### Stored data
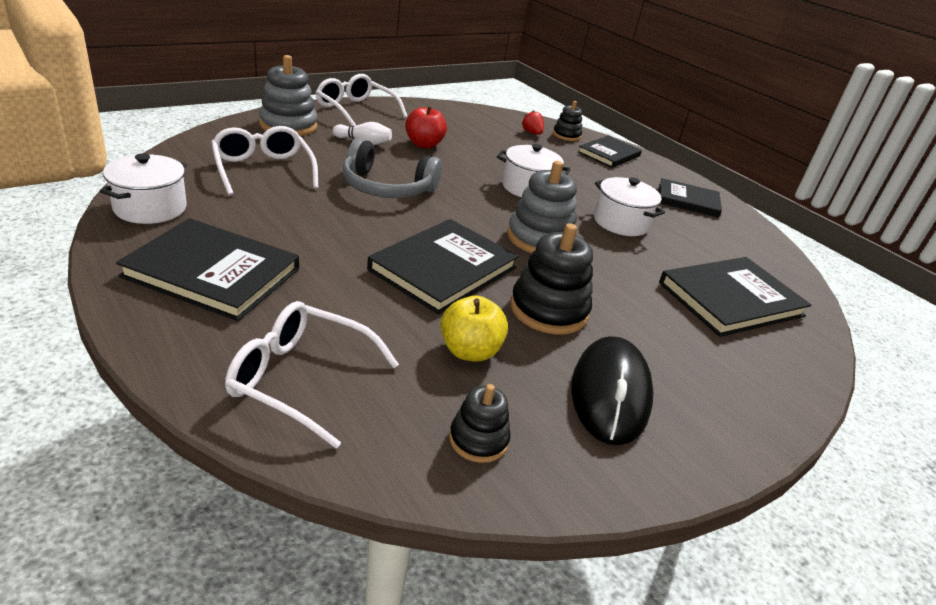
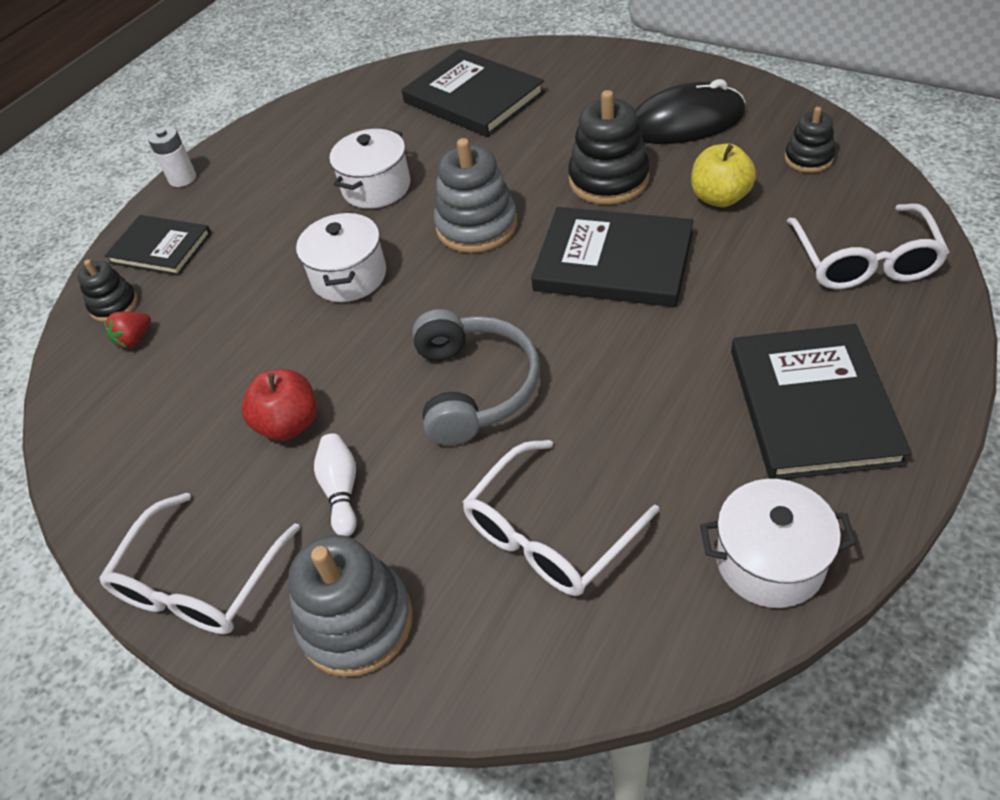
camera: 100 degrees left, 15 degrees up
(681, 175) = (182, 178): none -> white battery
(688, 200) = (264, 159): black book -> none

### What is required
Return the material exactly as given above, picture-free.

### Exercise solution
camera: 100 degrees left, 15 degrees up
(681, 175) = (182, 178): none -> white battery
(688, 200) = (264, 159): black book -> none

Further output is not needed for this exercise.